PROBLEM DESCRIPTION:
Would you reproduce, word for word, only the lines from the one with "purple brick D12 level 1 -> none" to the end of the listing below?

INFORMATION SHOWN:
════════════════

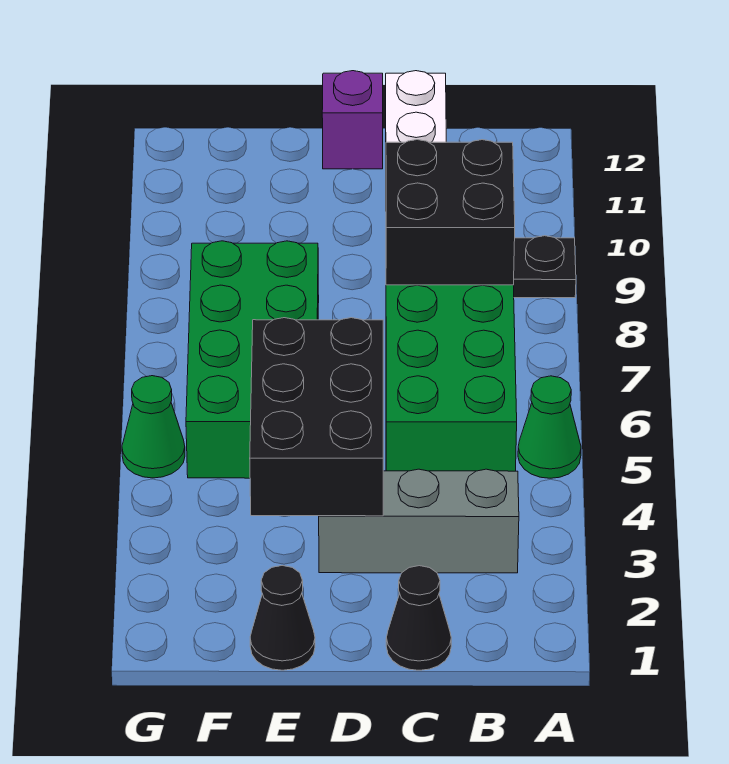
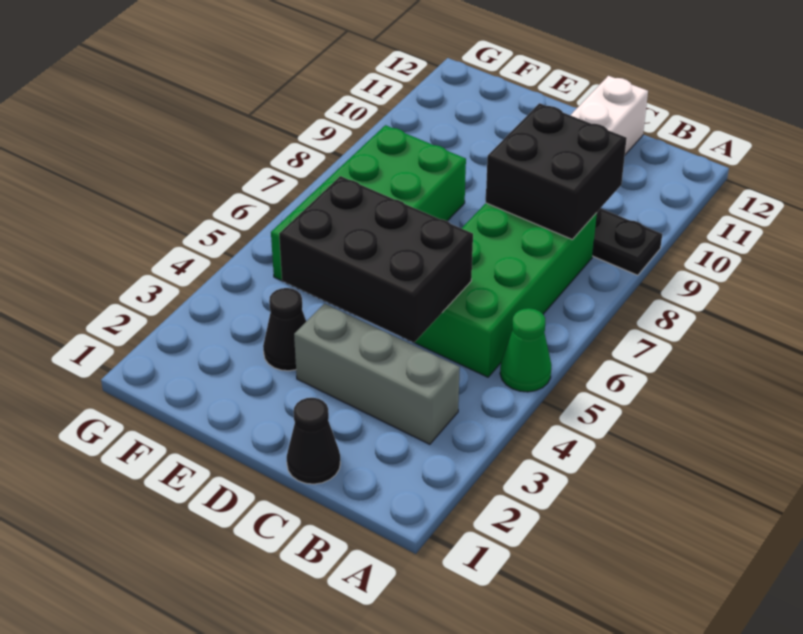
black brick D3:E5 level 2 -> black brick C4:E5 level 2
purple brick D12 level 1 -> none
black cone E1 level 1 -> black cone E3 level 1
green cone G5 level 1 -> none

════════════════

TASK ANSWER:
purple brick D12 level 1 -> none
black cone E1 level 1 -> black cone E3 level 1
green cone G5 level 1 -> none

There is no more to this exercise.